#### [Your goal]
In the material below, write out each line word for word and omit the pictures.

#### [Data]
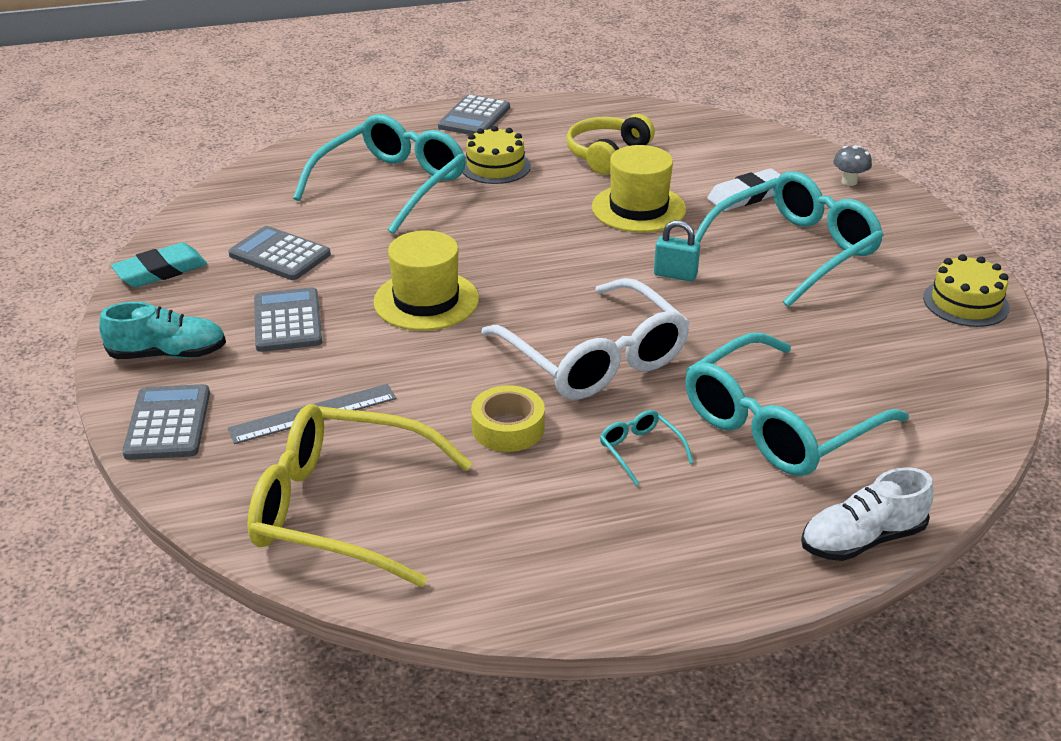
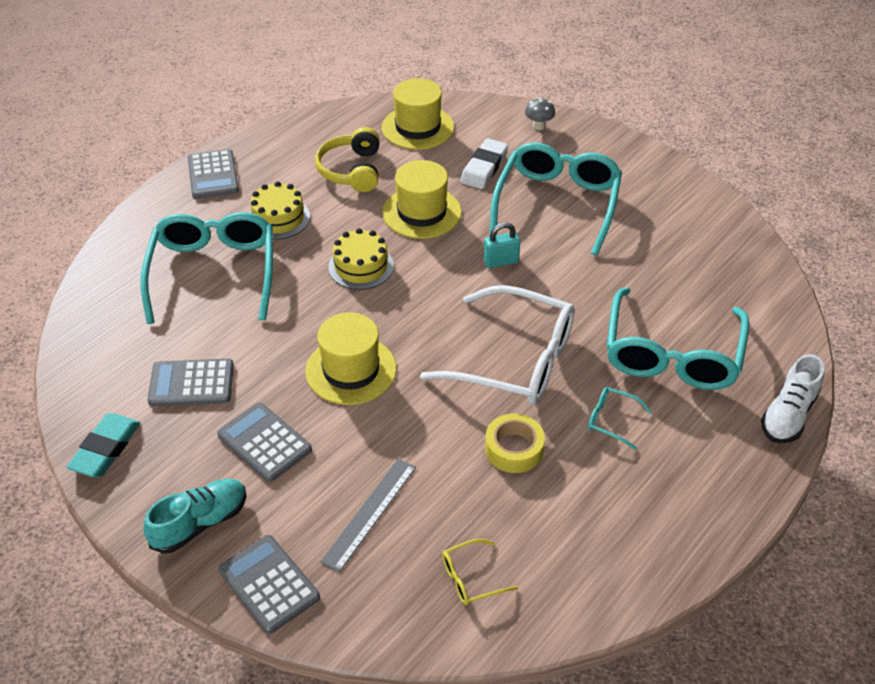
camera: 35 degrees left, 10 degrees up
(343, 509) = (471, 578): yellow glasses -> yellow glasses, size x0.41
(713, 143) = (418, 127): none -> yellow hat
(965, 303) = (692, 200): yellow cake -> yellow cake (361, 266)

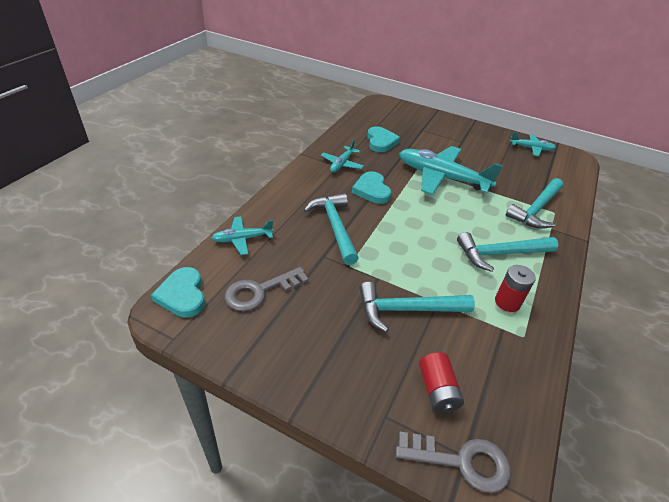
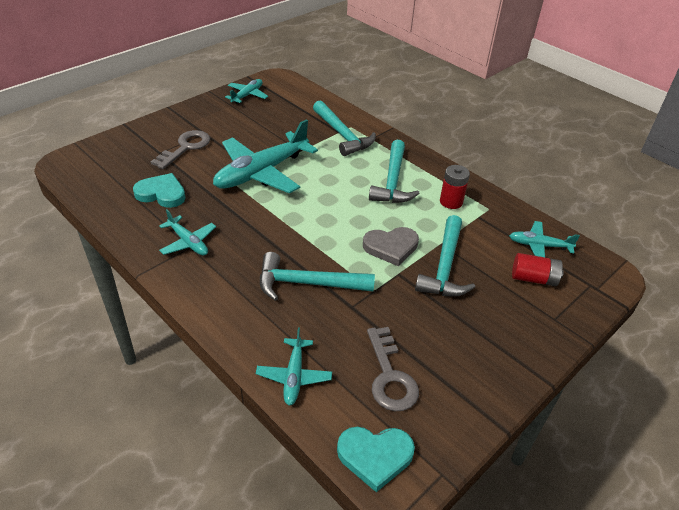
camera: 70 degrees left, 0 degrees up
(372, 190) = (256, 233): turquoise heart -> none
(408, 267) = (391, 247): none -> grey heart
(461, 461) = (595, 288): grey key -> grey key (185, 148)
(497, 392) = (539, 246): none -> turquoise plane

#### [Solved problem]
camera: 35 degrees left, 10 degrees up
(343, 509) = (471, 578): yellow glasses -> yellow glasses, size x0.41
(713, 143) = (418, 127): none -> yellow hat
(965, 303) = (692, 200): yellow cake -> yellow cake (361, 266)

camera: 70 degrees left, 0 degrees up
(372, 190) = (256, 233): turquoise heart -> none
(408, 267) = (391, 247): none -> grey heart
(461, 461) = (595, 288): grey key -> grey key (185, 148)
(497, 392) = (539, 246): none -> turquoise plane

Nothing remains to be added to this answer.